*** Input for this task ***

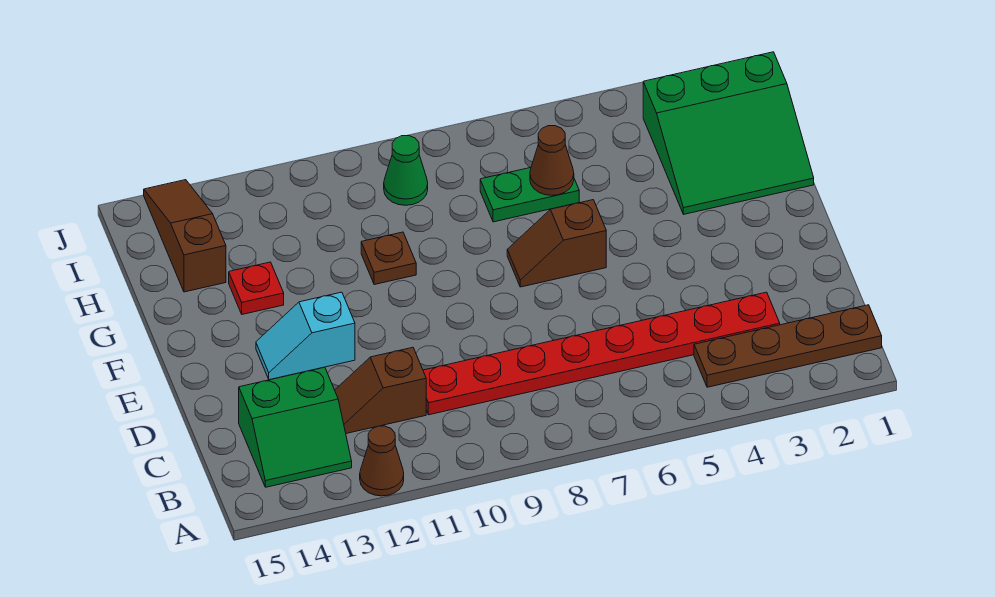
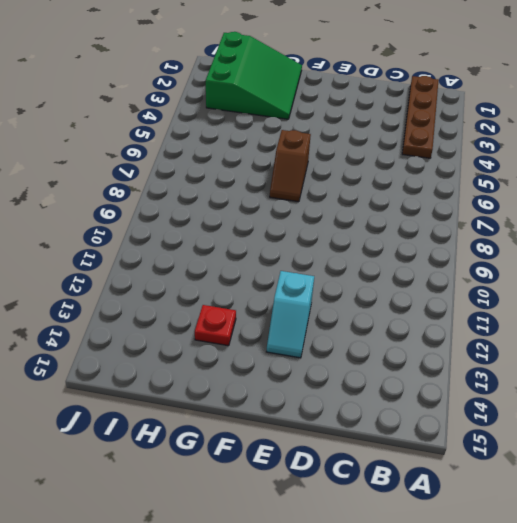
none -> brown cone A12 level 1
none -> green slope B13:C14 level 1 top C
none -> red plate C3:C10 level 1

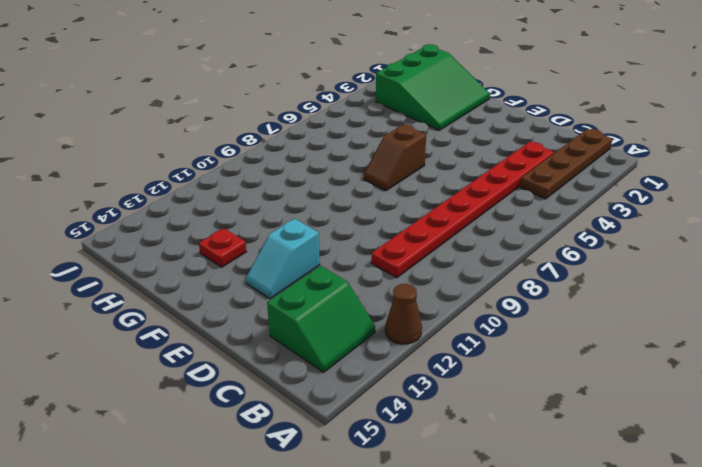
none -> brown slope C11:C12 level 1 top 11
none -> brown plate G10 level 1
none -> green plate H6:H7 level 1

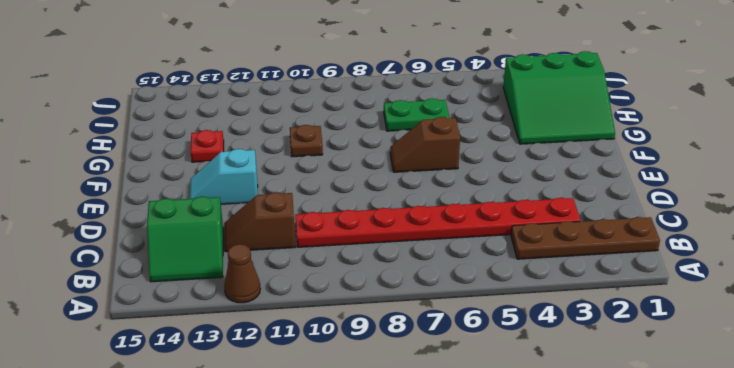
none -> brown slope H14:J14 level 1 top H
none -> green cone I9 level 1
none -> brown cone H6 level 2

*** End of Input for this task ***

* **Assigned task**: Each line above is to be duplicated exactly, and the pictures are to be omitted.

* **Task response**:
none -> brown cone A12 level 1
none -> green slope B13:C14 level 1 top C
none -> red plate C3:C10 level 1

none -> brown slope C11:C12 level 1 top 11
none -> brown plate G10 level 1
none -> green plate H6:H7 level 1

none -> brown slope H14:J14 level 1 top H
none -> green cone I9 level 1
none -> brown cone H6 level 2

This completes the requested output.